-- SOURCE DATA --
-.-.-
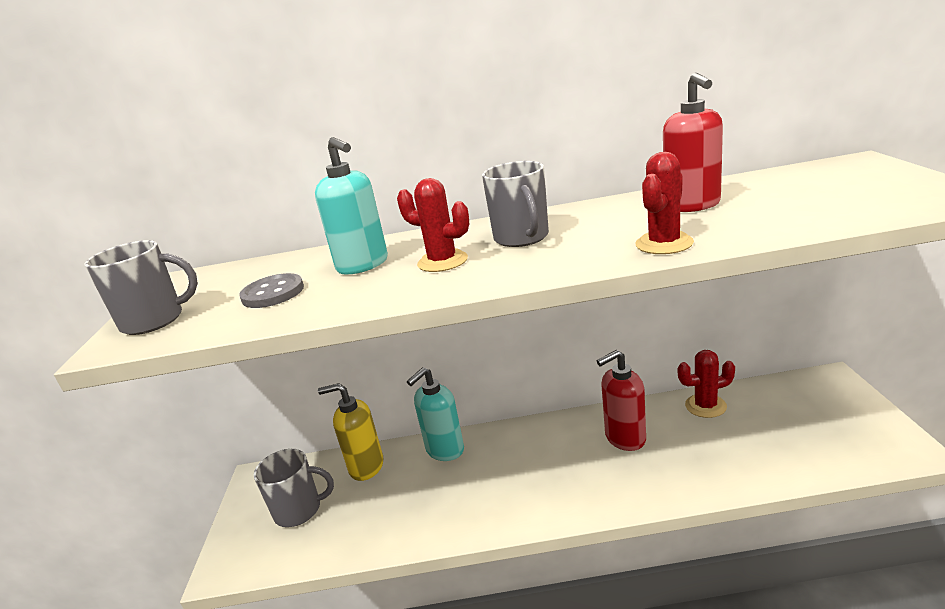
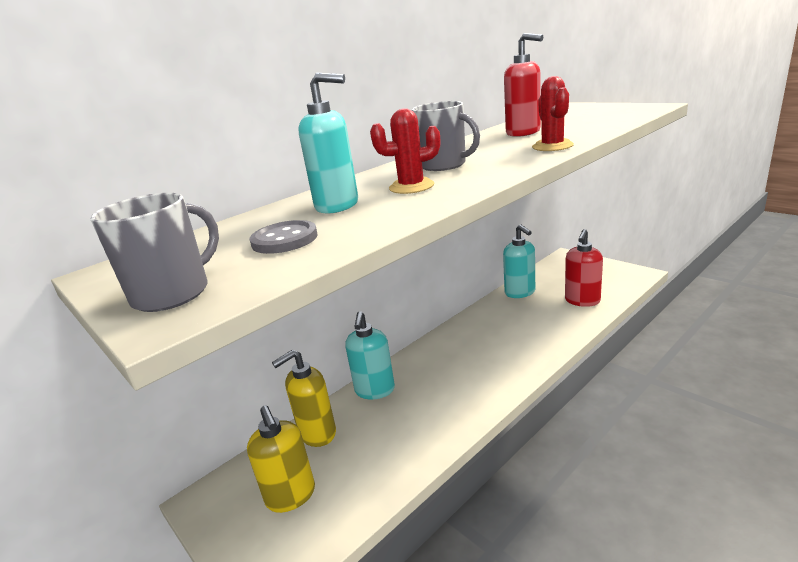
camera: 40 degrees left, 0 degrees up
(299, 510) = (291, 496): grey mug -> yellow soap dispenser
(624, 438) = (495, 327): red soap dispenser -> red soap dispenser (582, 301)
(705, 406) = (520, 292): red cactus -> turquoise soap dispenser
-.-.-
-- EXERCISE DESCRIPTION --
Review the material and copy each line in which the word "soap" appears.

-- SOLUTION TO THIS TASK --
(299, 510) = (291, 496): grey mug -> yellow soap dispenser
(624, 438) = (495, 327): red soap dispenser -> red soap dispenser (582, 301)
(705, 406) = (520, 292): red cactus -> turquoise soap dispenser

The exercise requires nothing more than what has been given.